Task statement: Begin your copy at the line with "camera: 30 degrees right, 5 degrees up" in the records below and end it at the line with "camera: 30 degrees left, 5 degrees up", restating each line word for word; omit the pictures.

..........

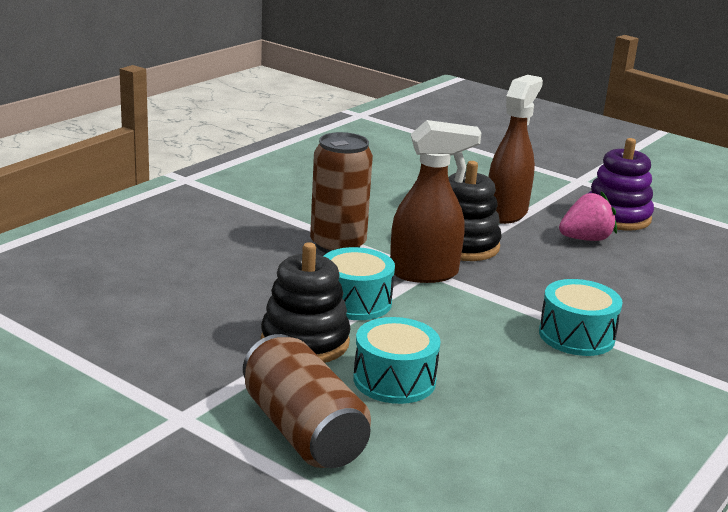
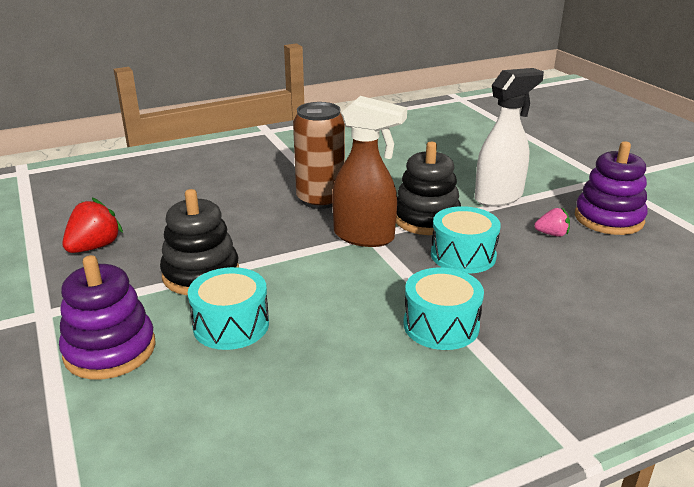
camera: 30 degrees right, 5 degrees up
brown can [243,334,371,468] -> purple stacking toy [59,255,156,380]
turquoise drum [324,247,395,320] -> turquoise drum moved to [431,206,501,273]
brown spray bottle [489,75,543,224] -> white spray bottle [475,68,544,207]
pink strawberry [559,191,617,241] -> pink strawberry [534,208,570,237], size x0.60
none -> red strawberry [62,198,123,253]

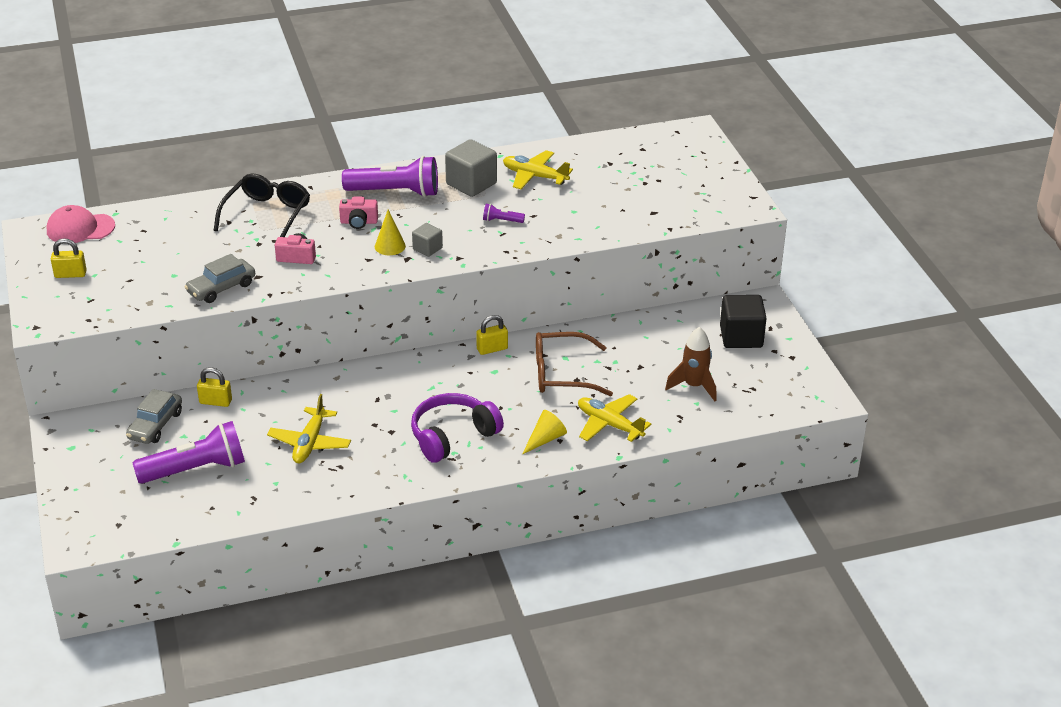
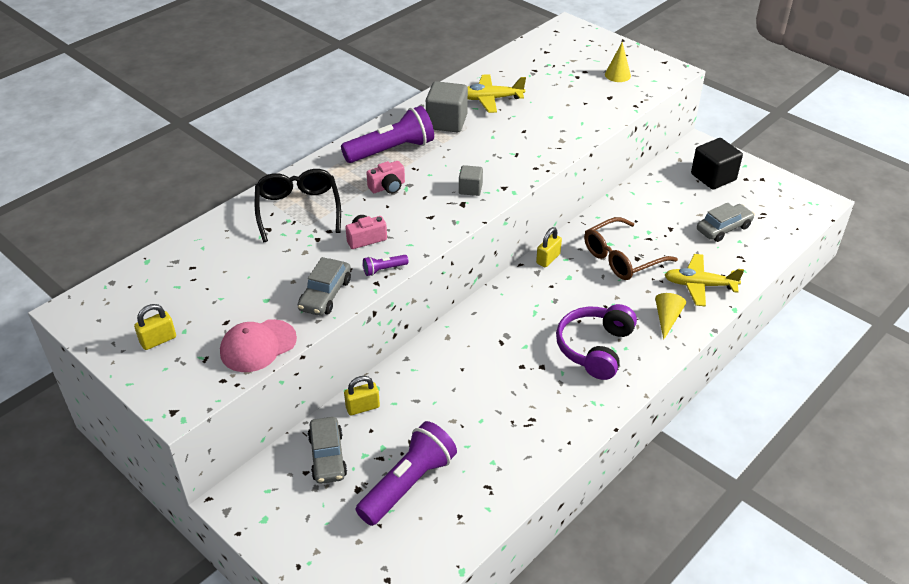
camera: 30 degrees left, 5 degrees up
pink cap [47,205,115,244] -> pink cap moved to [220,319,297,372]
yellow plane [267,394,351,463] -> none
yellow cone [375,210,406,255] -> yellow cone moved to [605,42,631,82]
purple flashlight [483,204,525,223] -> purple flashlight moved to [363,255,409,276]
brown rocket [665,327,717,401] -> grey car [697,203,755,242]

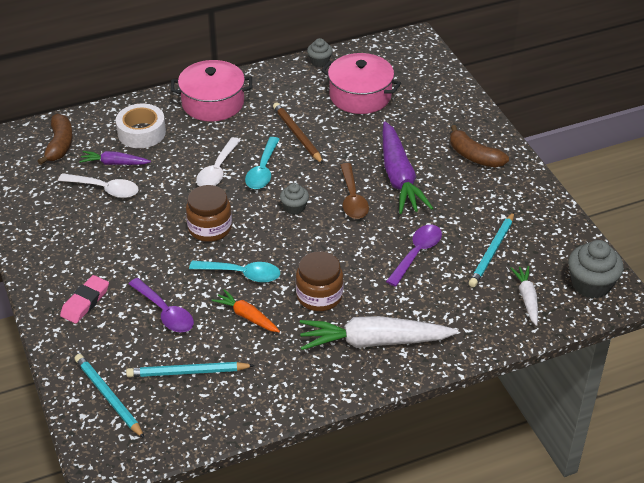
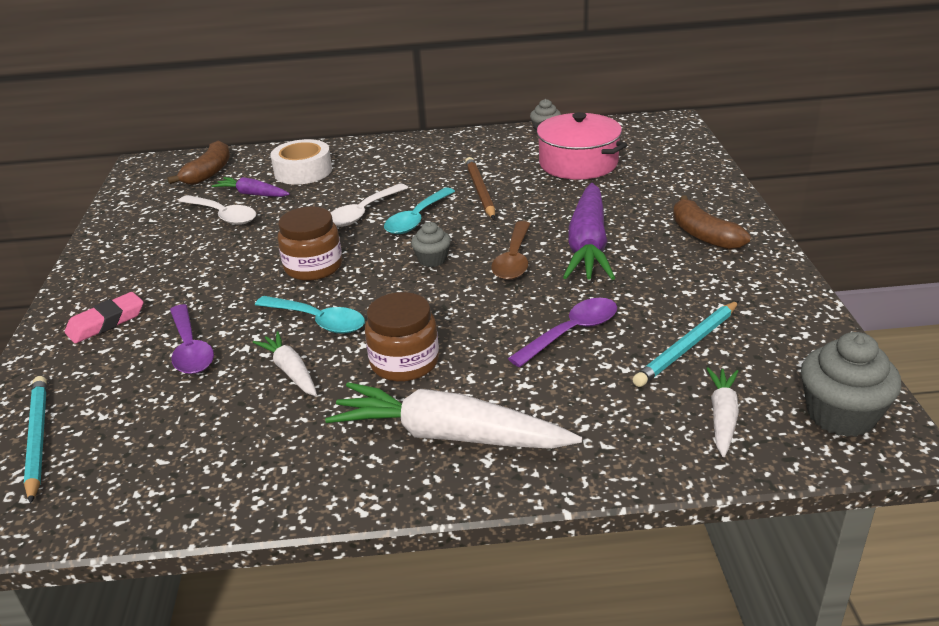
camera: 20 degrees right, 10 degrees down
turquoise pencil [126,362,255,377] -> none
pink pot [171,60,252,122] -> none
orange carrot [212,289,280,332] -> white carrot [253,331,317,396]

..........

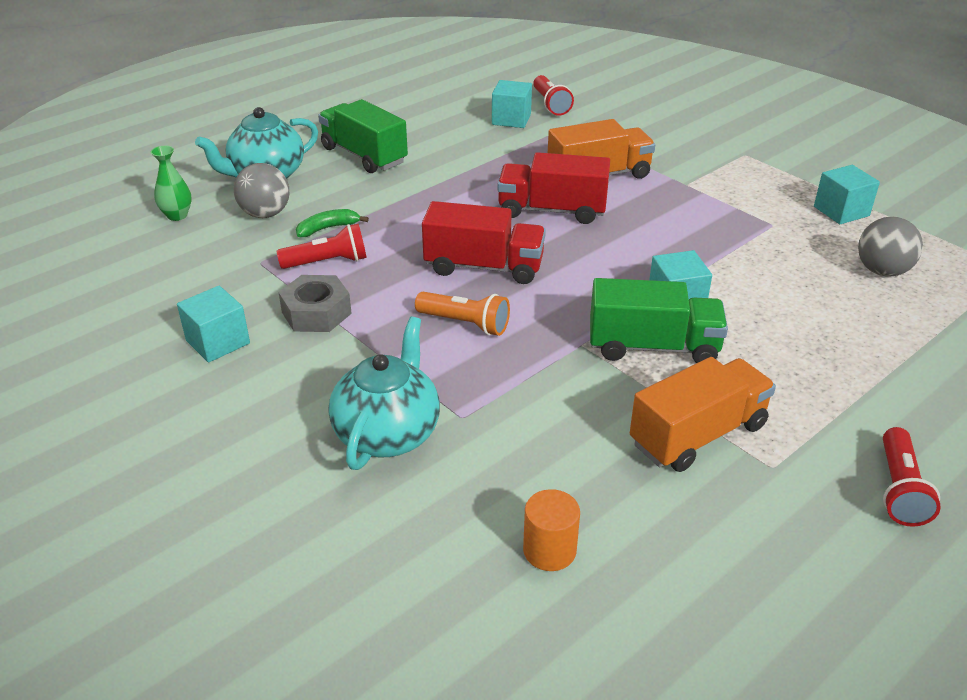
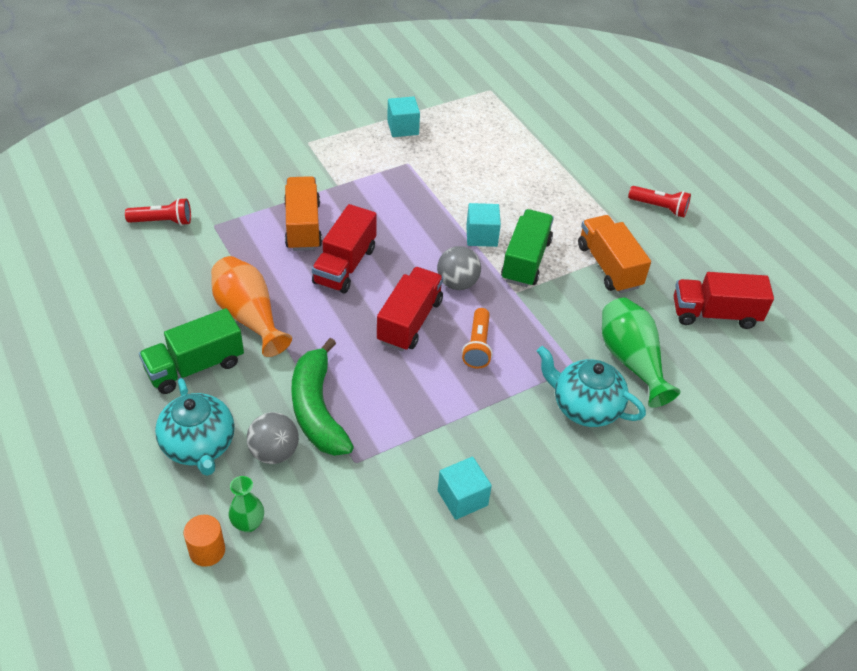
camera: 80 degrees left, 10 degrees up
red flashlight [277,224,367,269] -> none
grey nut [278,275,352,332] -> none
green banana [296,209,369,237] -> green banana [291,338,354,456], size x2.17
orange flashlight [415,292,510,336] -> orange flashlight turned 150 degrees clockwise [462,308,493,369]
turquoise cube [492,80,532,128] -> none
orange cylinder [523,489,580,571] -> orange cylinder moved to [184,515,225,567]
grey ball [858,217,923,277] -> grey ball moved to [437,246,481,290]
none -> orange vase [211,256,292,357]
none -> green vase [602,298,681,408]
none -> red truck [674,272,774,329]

..........

Response:
camera: 30 degrees right, 5 degrees up
brown can [243,334,371,468] -> purple stacking toy [59,255,156,380]
turquoise drum [324,247,395,320] -> turquoise drum moved to [431,206,501,273]
brown spray bottle [489,75,543,224] -> white spray bottle [475,68,544,207]
pink strawberry [559,191,617,241] -> pink strawberry [534,208,570,237], size x0.60
none -> red strawberry [62,198,123,253]

camera: 30 degrees left, 5 degrees up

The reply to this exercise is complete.